**Spatial reasoning data:**
========================================================================

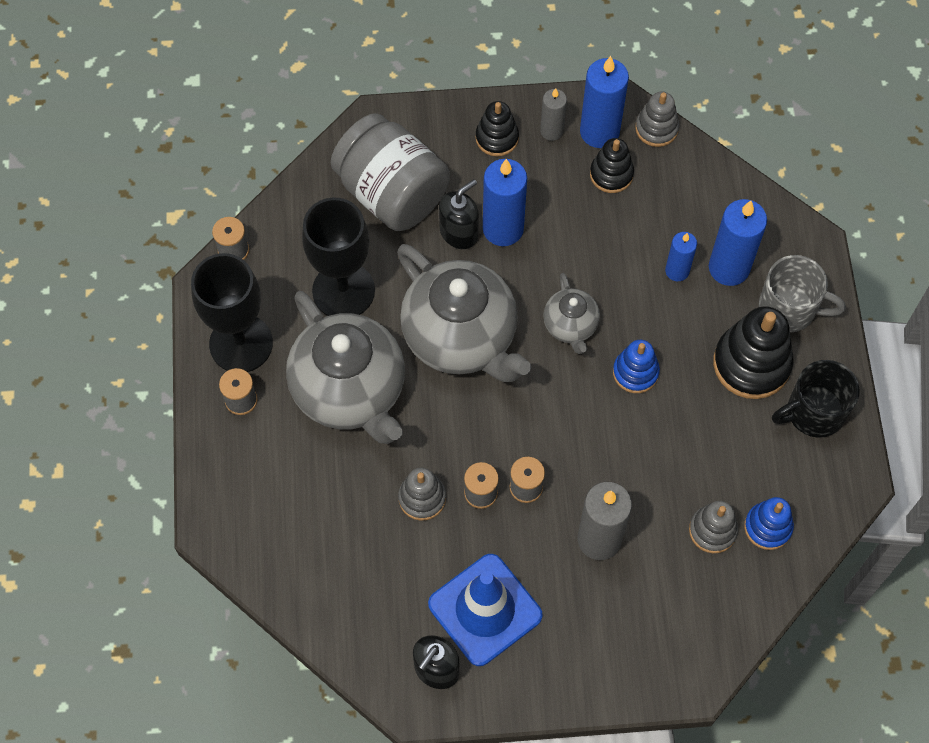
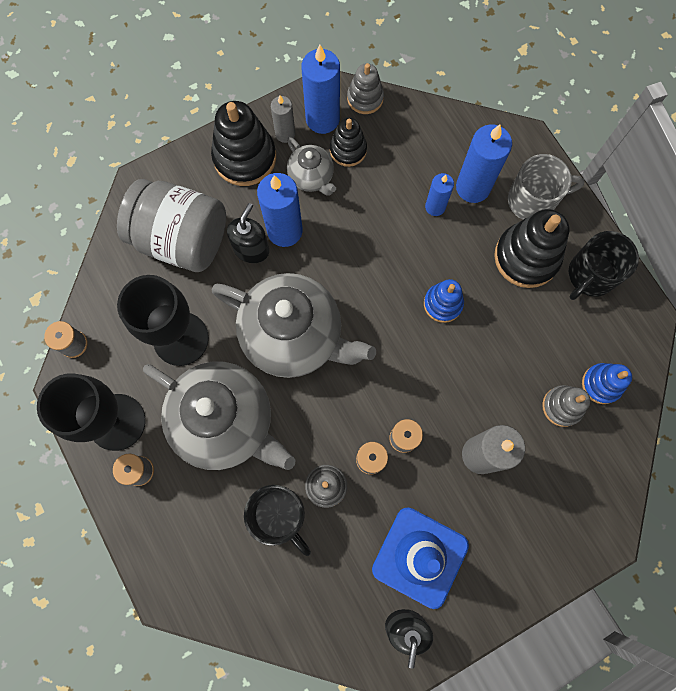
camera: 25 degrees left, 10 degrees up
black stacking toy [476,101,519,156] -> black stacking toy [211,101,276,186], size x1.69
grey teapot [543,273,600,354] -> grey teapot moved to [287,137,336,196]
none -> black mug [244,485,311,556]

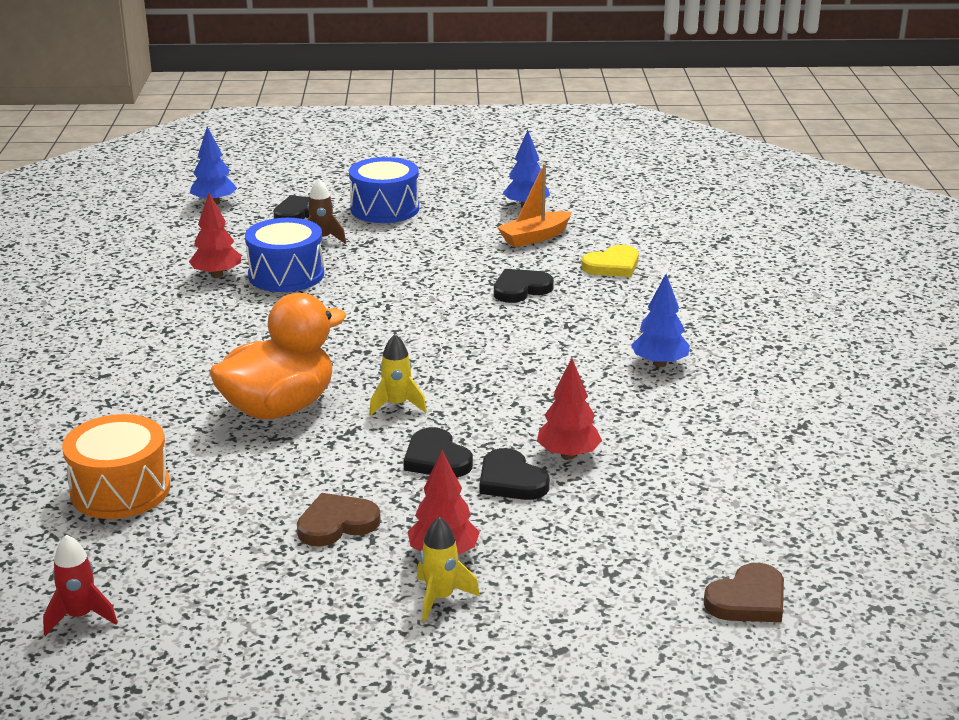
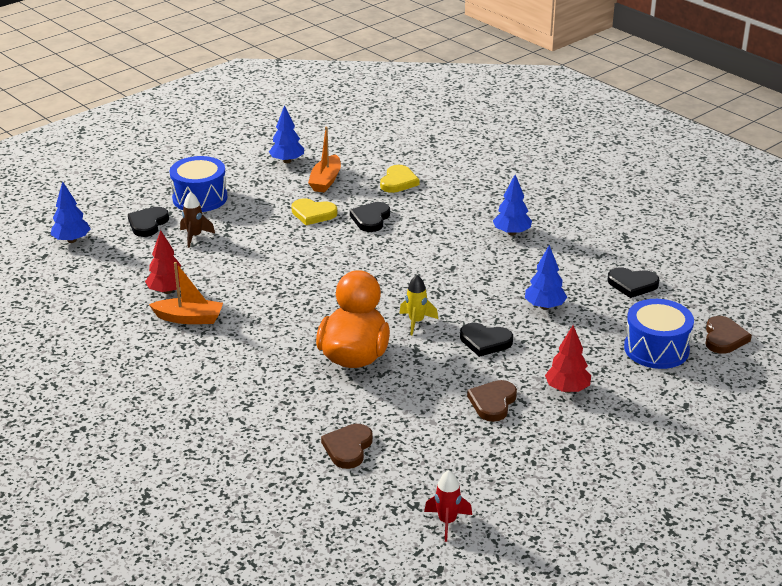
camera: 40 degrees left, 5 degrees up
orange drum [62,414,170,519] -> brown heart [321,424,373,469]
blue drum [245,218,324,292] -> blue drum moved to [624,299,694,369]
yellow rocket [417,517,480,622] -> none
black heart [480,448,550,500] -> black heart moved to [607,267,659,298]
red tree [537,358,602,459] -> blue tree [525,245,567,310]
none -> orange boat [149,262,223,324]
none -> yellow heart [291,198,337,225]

========================================================================

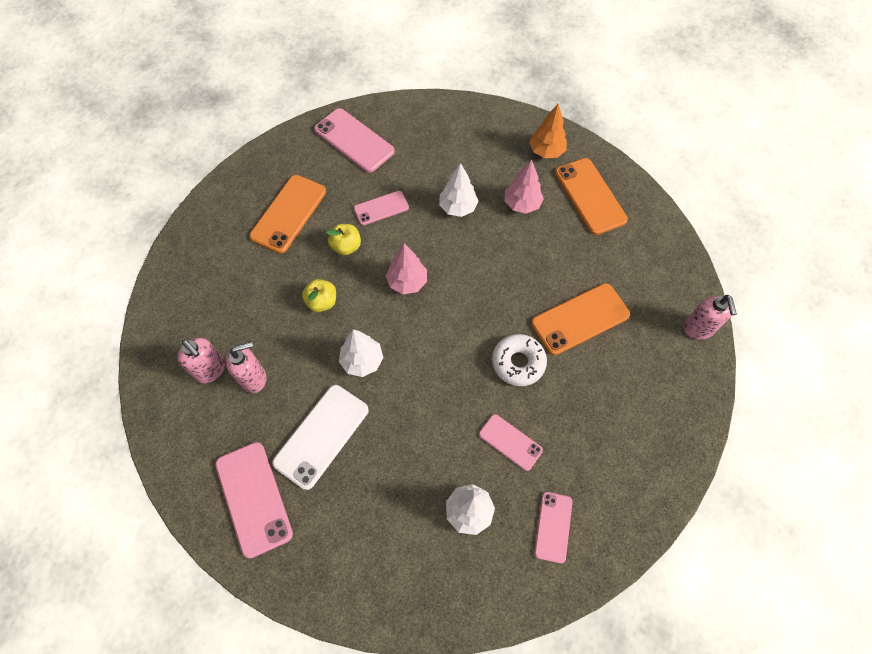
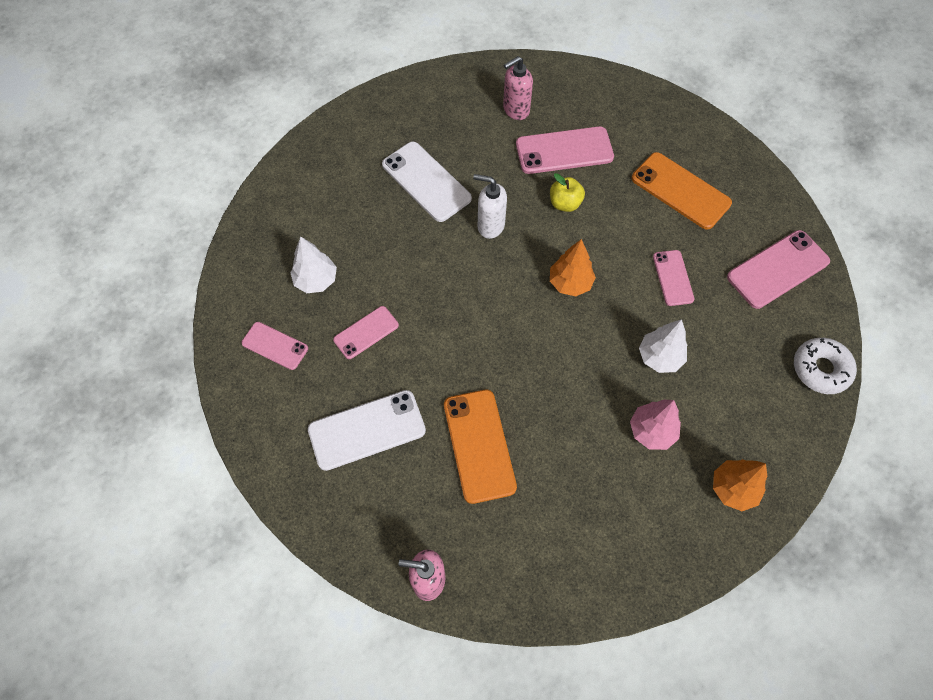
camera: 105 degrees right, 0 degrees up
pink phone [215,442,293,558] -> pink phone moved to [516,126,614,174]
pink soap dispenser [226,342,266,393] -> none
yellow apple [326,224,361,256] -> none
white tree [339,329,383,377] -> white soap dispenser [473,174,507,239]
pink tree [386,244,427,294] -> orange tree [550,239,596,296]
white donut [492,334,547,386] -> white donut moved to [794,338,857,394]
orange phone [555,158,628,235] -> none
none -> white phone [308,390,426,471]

========================================================================

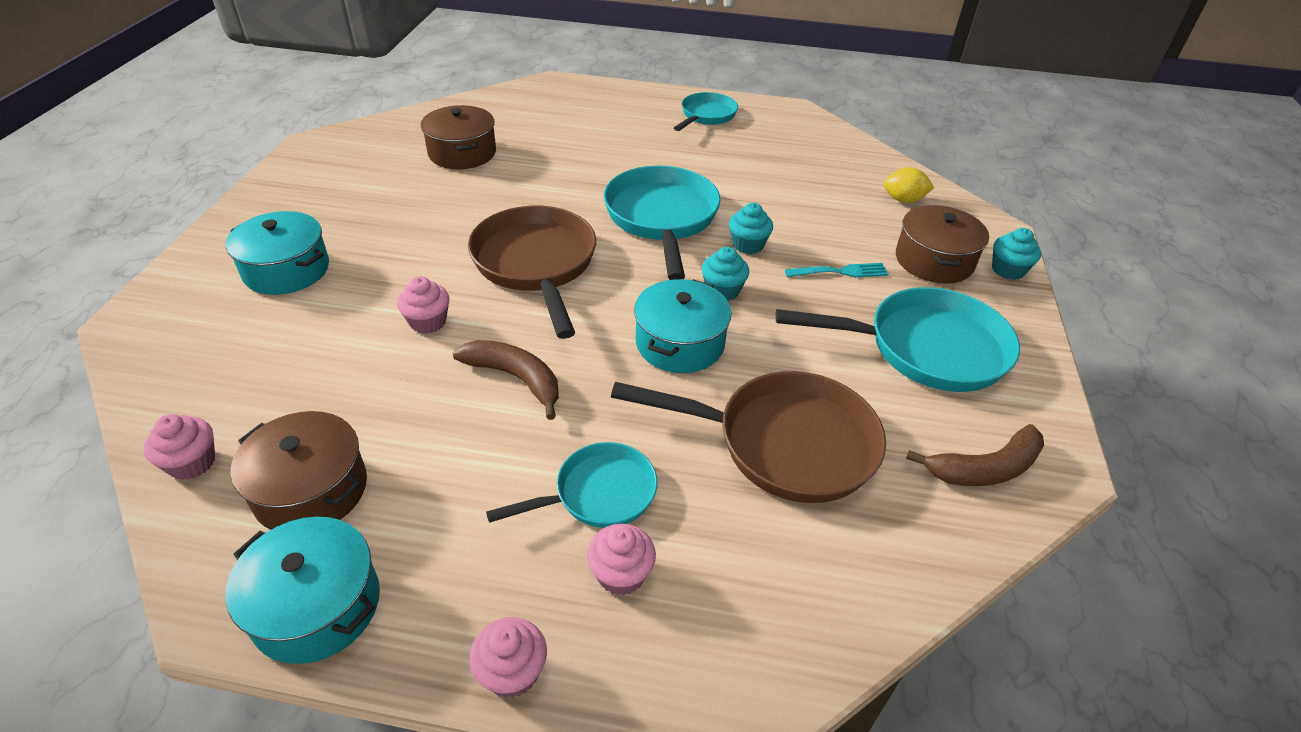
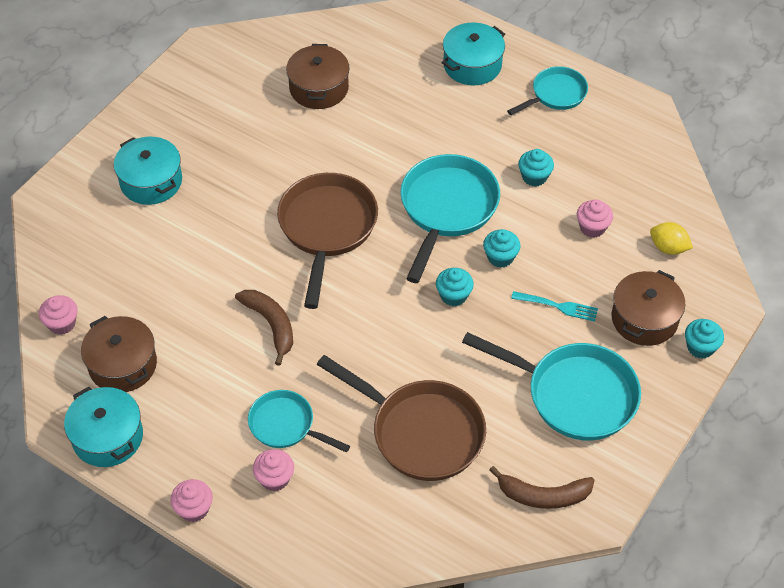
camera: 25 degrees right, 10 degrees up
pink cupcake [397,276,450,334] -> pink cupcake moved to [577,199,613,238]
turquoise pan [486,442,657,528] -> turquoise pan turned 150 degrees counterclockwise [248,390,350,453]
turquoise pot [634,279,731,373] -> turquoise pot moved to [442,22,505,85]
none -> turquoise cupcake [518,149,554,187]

========================================================================

**WHAT TO WORK ON:**
Write out again exactly the lines above from the one with "camera: 25 degrees left, 10 degrees up" through the one with "none -> yellow heart [291,198,337,225]", adding no other lines and no pictures.

**RESPONSE FOR THIS EXERCISE:**
camera: 25 degrees left, 10 degrees up
black stacking toy [476,101,519,156] -> black stacking toy [211,101,276,186], size x1.69
grey teapot [543,273,600,354] -> grey teapot moved to [287,137,336,196]
none -> black mug [244,485,311,556]

camera: 40 degrees left, 5 degrees up
orange drum [62,414,170,519] -> brown heart [321,424,373,469]
blue drum [245,218,324,292] -> blue drum moved to [624,299,694,369]
yellow rocket [417,517,480,622] -> none
black heart [480,448,550,500] -> black heart moved to [607,267,659,298]
red tree [537,358,602,459] -> blue tree [525,245,567,310]
none -> orange boat [149,262,223,324]
none -> yellow heart [291,198,337,225]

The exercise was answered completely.